__Activity__. Copy only those lines which run from the line containing "orange hexagon at (207, 164): moved 7 px down" to the end of the entries below, both inclusive, exactly as written and with no pictures.
*** Opening Materials provided ***
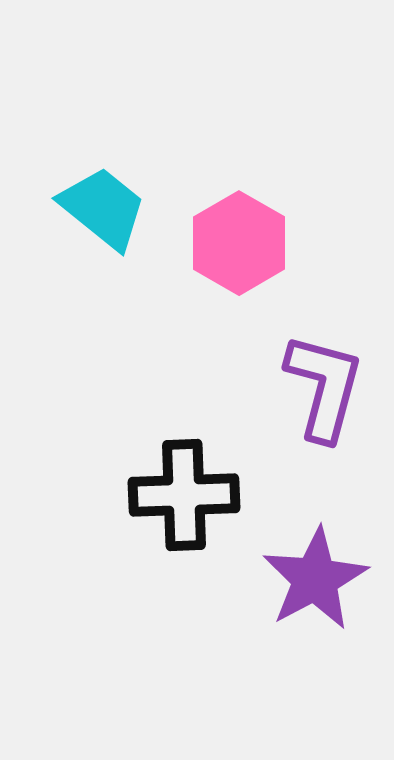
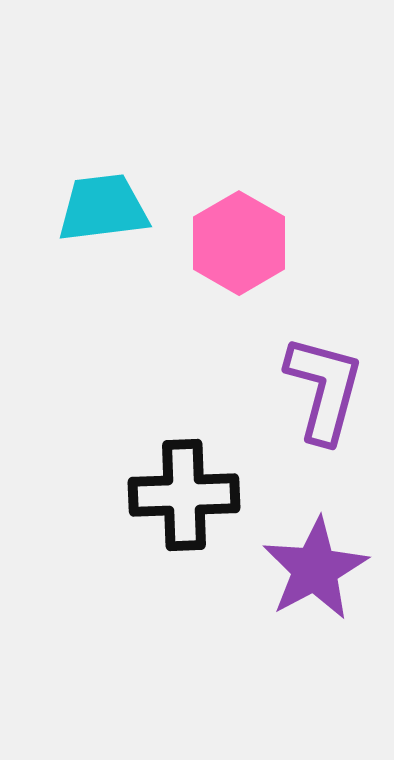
cyan trapezoid: rotated 46 degrees counterclockwise
purple L-shape: moved 2 px down
purple star: moved 10 px up
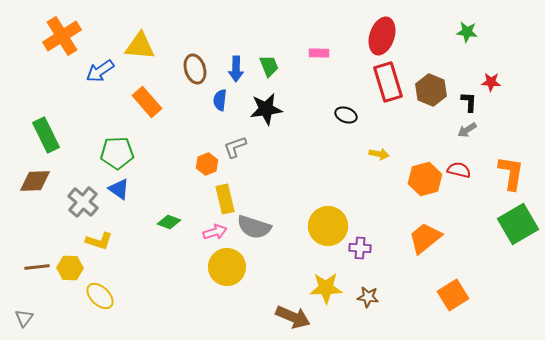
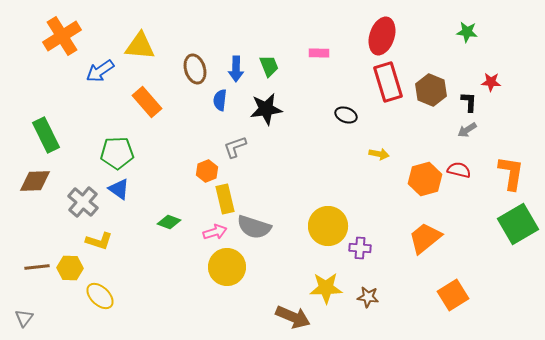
orange hexagon at (207, 164): moved 7 px down
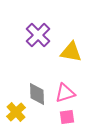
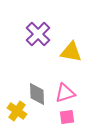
purple cross: moved 1 px up
yellow cross: moved 1 px right, 1 px up; rotated 12 degrees counterclockwise
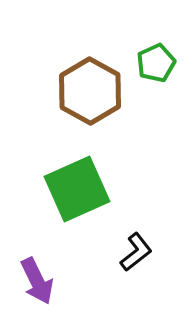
*** Closing Materials provided ***
__Expected output__.
orange hexagon at (207, 164): moved 7 px down
purple cross: moved 1 px up
yellow cross: moved 1 px right, 1 px up; rotated 12 degrees counterclockwise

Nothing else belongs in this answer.